### HOW TO COMPLETE THIS TASK
An exact reproduction of the data below is expected, free of images.

### RECORDS TO USE
++++++++

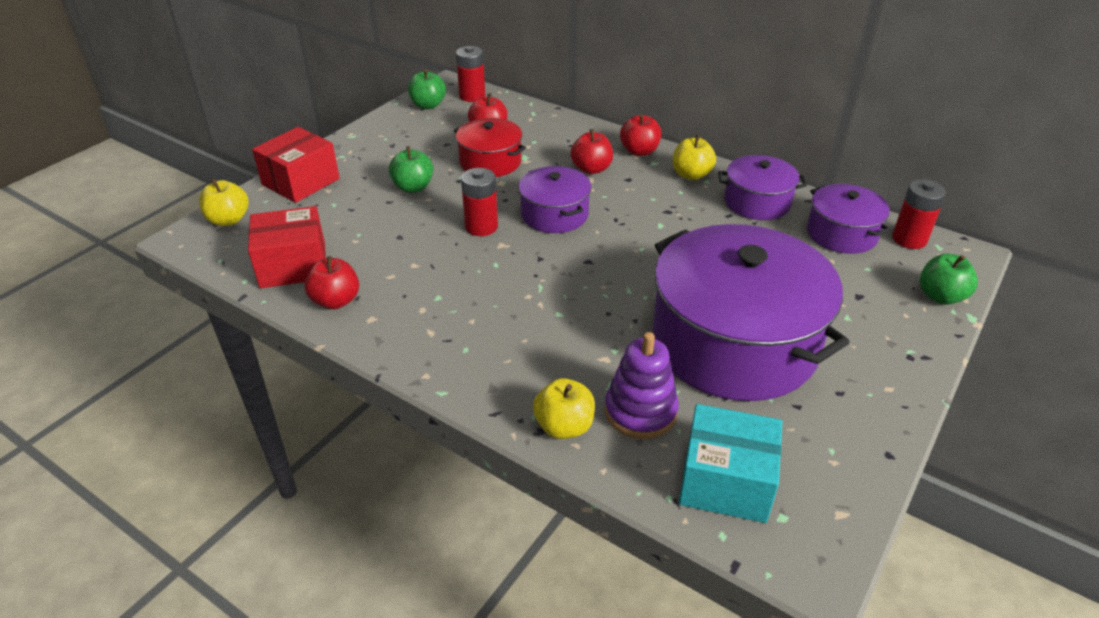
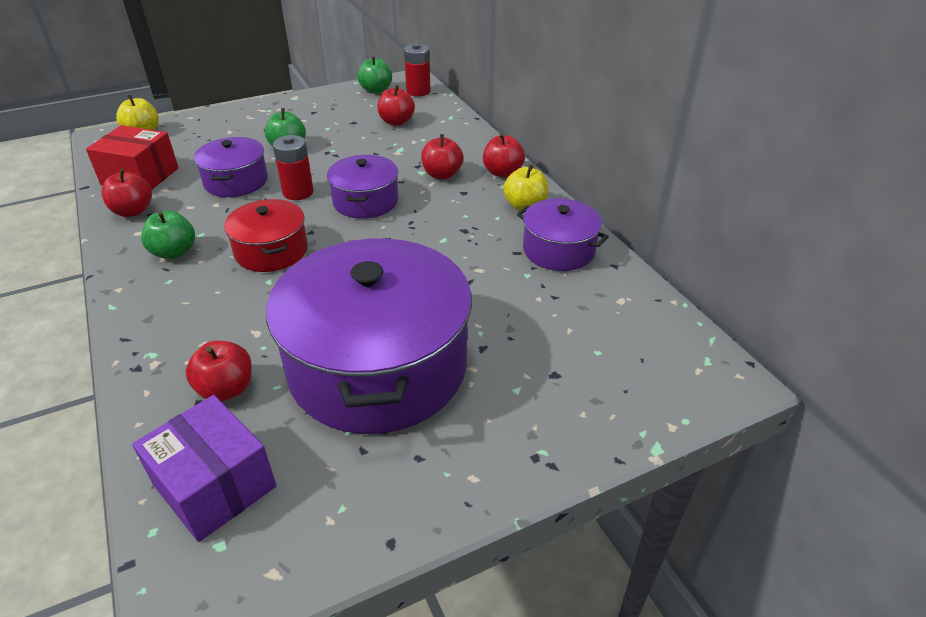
camera: 30 degrees right, 0 degrees up
(301, 182) = (219, 120): red box -> none
(490, 162) = (368, 145): red pot -> red pot (271, 251)
(564, 426) = (156, 373): yellow apple -> none
(640, 411) = (226, 389): purple stacking toy -> red apple
(726, 481) = (215, 485): turquoise box -> purple box
(841, 234) = (610, 308): purple pot -> purple pot (236, 181)
(909, 239) = (680, 341): red battery -> none
(940, 296) = (646, 412): green apple -> green apple (174, 252)

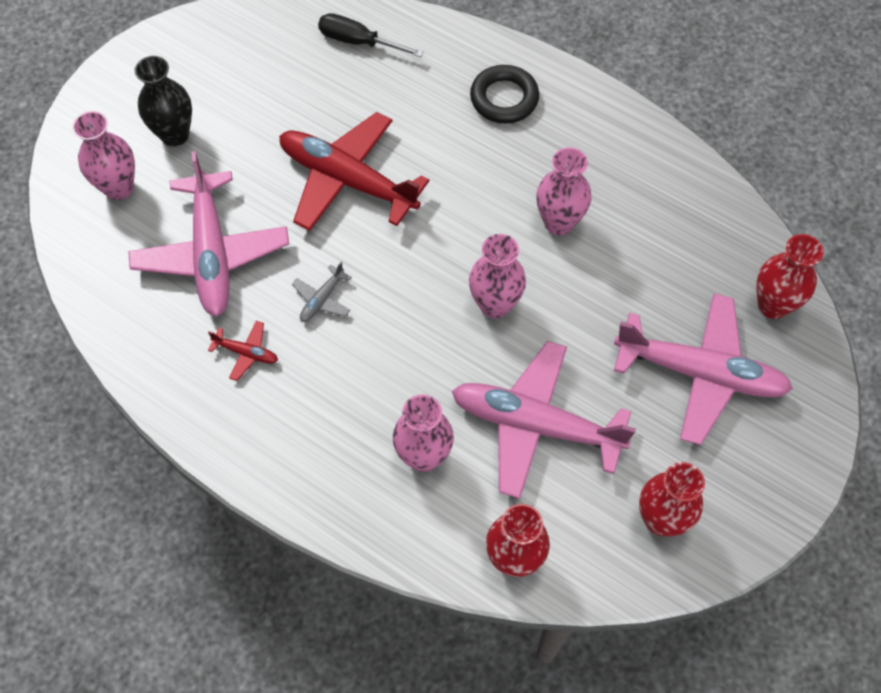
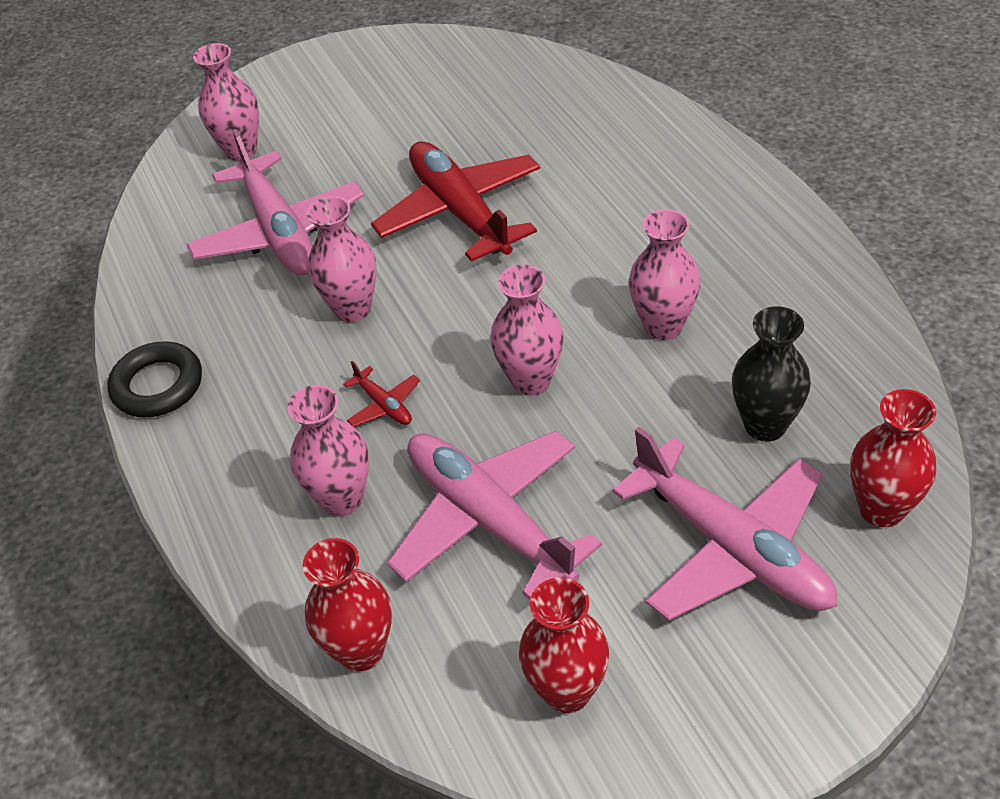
camera: 35 degrees right, 15 degrees down
(175, 135) = (325, 123): black vase -> black vase (765, 425)
(212, 254) = (279, 232): pink plane -> pink plane turned 45 degrees counterclockwise
(246, 353) = (242, 330): red plane -> red plane (384, 405)
(322, 299) = (352, 309): grey plane -> pink vase
(358, 42) = (563, 97): black screwdriver -> none
(504, 98) = (684, 189): black ring -> black ring (158, 385)

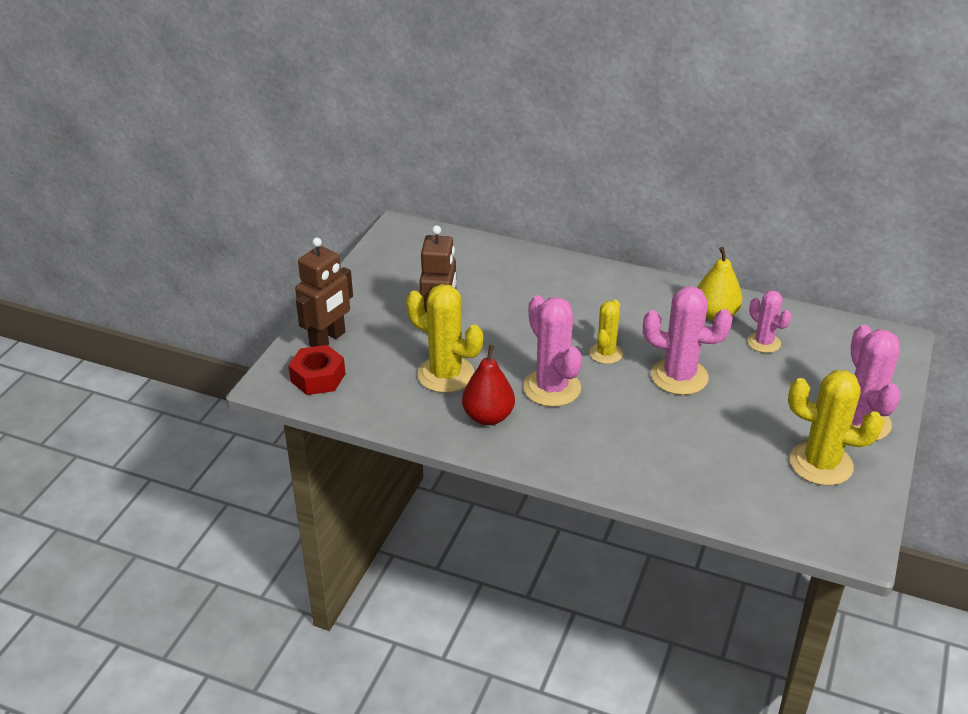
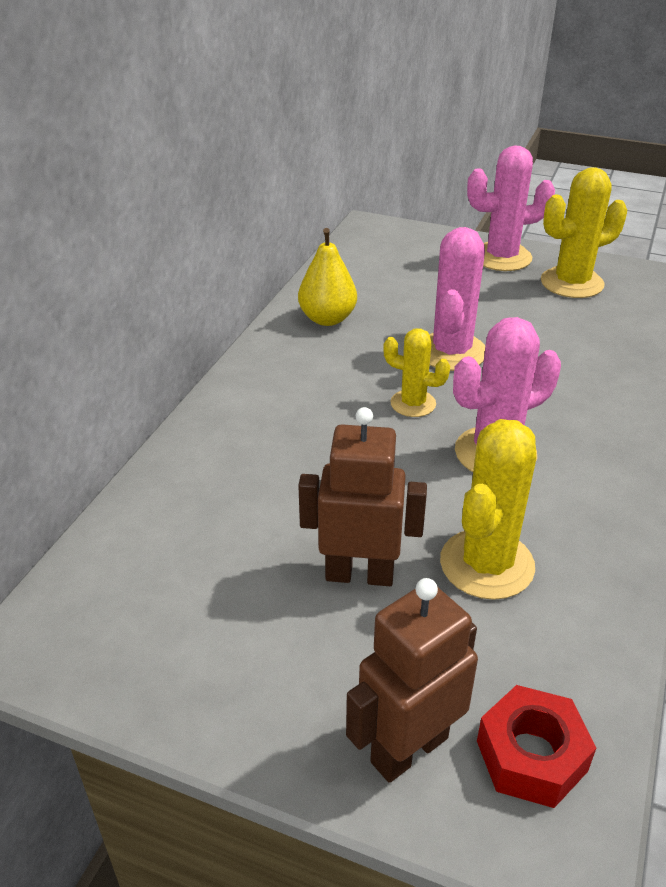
camera: 90 degrees left, 0 degrees up
(328, 339) = (408, 749): brown robot -> brown robot turned 75 degrees counterclockwise
(488, 417) = (574, 515): red pear -> none
(763, 342) = (380, 294): pink cactus -> none
(821, 464) = (572, 283): yellow cactus -> yellow cactus turned 45 degrees clockwise

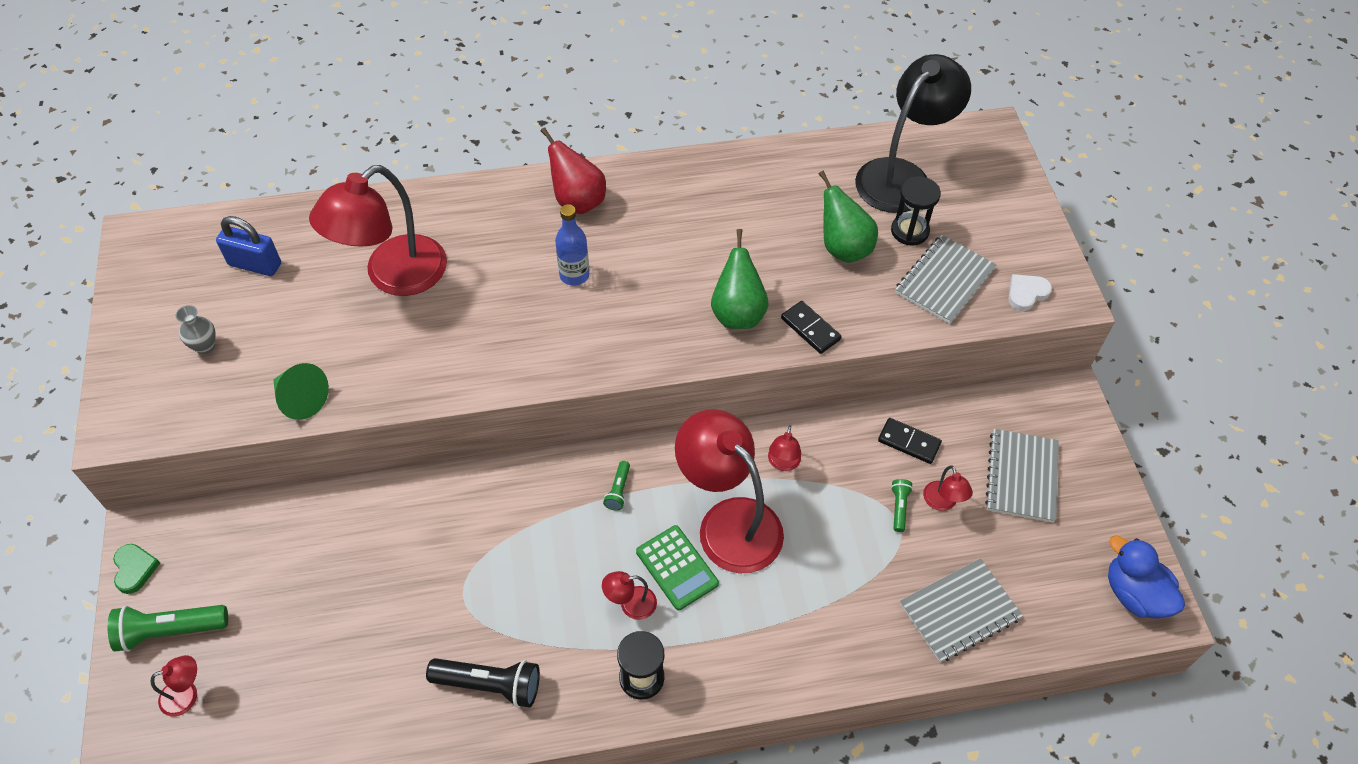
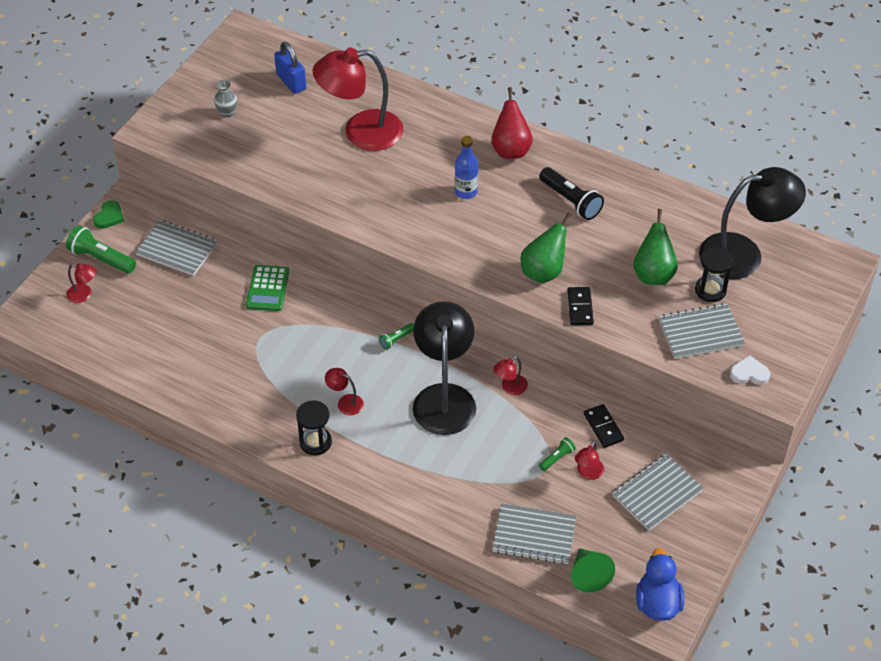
camera: 40 degrees right, 5 degrees down
(262, 553) = (177, 249): none -> grey notebook
(301, 399) = (252, 170): green cone -> green cone (588, 575)
(489, 685) = (233, 391): black flashlight -> black flashlight (570, 201)
(677, 568) = (390, 401): green calculator -> green calculator (268, 288)
(728, 522) = (444, 397): red lamp -> black lamp

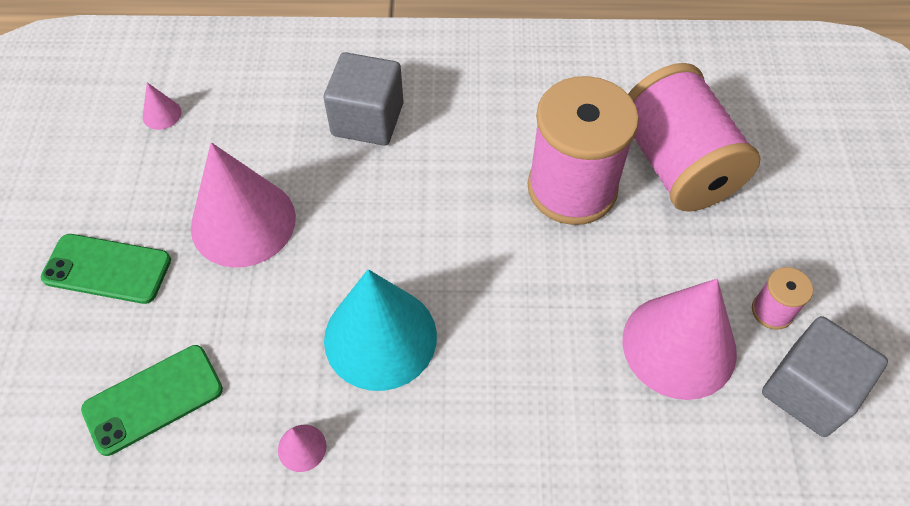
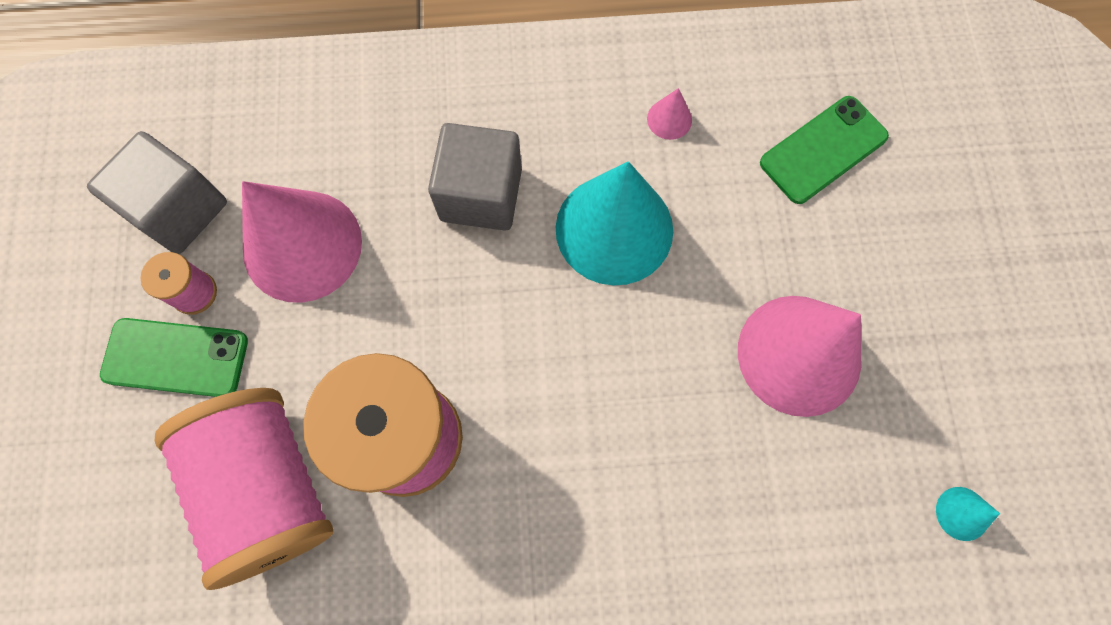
camera: 175 degrees right, 15 degrees up
(107, 269) = (930, 281): green phone -> green phone (176, 357)
(162, 114) = (962, 513): pink cone -> turquoise cone
(367, 119) = (681, 530): grey cube -> grey cube (481, 194)

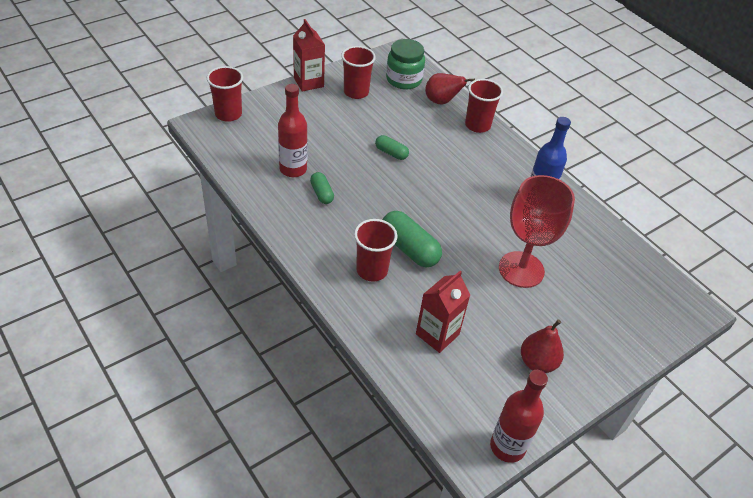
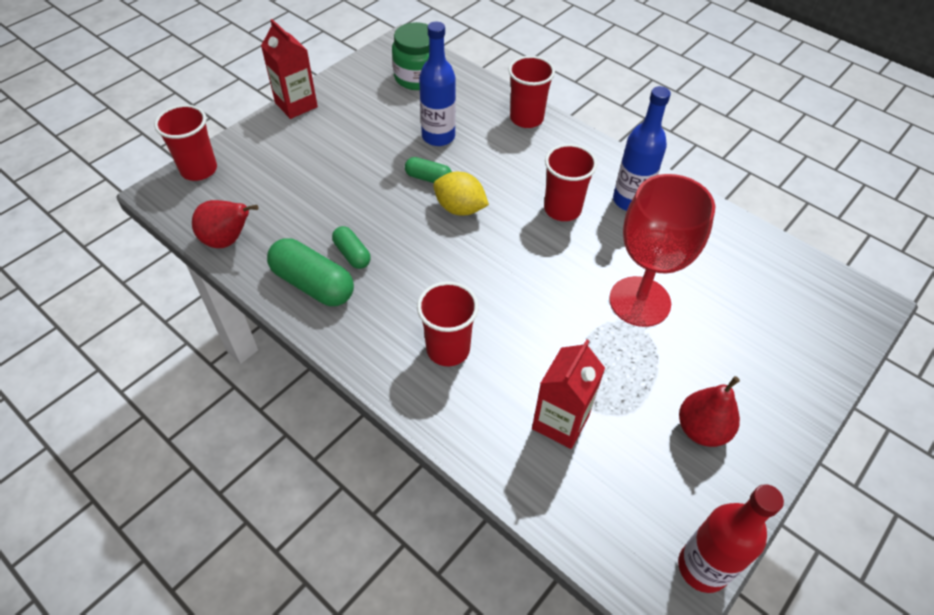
camera: 10 degrees left, 5 degrees up
(293, 169) = (305, 228): red bottle -> none
(356, 92) = (361, 106): red cup -> red cup (562, 209)
(407, 125) = (438, 136): none -> blue bottle
(408, 178) = (460, 208): none -> yellow lemon
(409, 248) = (489, 306): green capsule -> green capsule (313, 284)
(441, 101) = (473, 96): red pear -> red pear (228, 240)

++++++++

### RESULT OF THE EXERCISE
camera: 30 degrees right, 0 degrees up
(301, 182) = (219, 120): red box -> none
(490, 162) = (368, 145): red pot -> red pot (271, 251)
(564, 426) = (156, 373): yellow apple -> none
(640, 411) = (226, 389): purple stacking toy -> red apple
(726, 481) = (215, 485): turquoise box -> purple box
(841, 234) = (610, 308): purple pot -> purple pot (236, 181)
(909, 239) = (680, 341): red battery -> none
(940, 296) = (646, 412): green apple -> green apple (174, 252)

camera: 35 degrees right, 15 degrees down
(175, 135) = (325, 123): black vase -> black vase (765, 425)
(212, 254) = (279, 232): pink plane -> pink plane turned 45 degrees counterclockwise
(246, 353) = (242, 330): red plane -> red plane (384, 405)
(322, 299) = (352, 309): grey plane -> pink vase
(358, 42) = (563, 97): black screwdriver -> none
(504, 98) = (684, 189): black ring -> black ring (158, 385)

camera: 90 degrees left, 0 degrees up
(328, 339) = (408, 749): brown robot -> brown robot turned 75 degrees counterclockwise
(488, 417) = (574, 515): red pear -> none
(763, 342) = (380, 294): pink cactus -> none
(821, 464) = (572, 283): yellow cactus -> yellow cactus turned 45 degrees clockwise

camera: 40 degrees right, 5 degrees down
(262, 553) = (177, 249): none -> grey notebook
(301, 399) = (252, 170): green cone -> green cone (588, 575)
(489, 685) = (233, 391): black flashlight -> black flashlight (570, 201)
(677, 568) = (390, 401): green calculator -> green calculator (268, 288)
(728, 522) = (444, 397): red lamp -> black lamp

camera: 175 degrees right, 15 degrees up
(107, 269) = (930, 281): green phone -> green phone (176, 357)
(162, 114) = (962, 513): pink cone -> turquoise cone
(367, 119) = (681, 530): grey cube -> grey cube (481, 194)

camera: 10 degrees left, 5 degrees up
(293, 169) = (305, 228): red bottle -> none
(356, 92) = (361, 106): red cup -> red cup (562, 209)
(407, 125) = (438, 136): none -> blue bottle
(408, 178) = (460, 208): none -> yellow lemon
(409, 248) = (489, 306): green capsule -> green capsule (313, 284)
(441, 101) = (473, 96): red pear -> red pear (228, 240)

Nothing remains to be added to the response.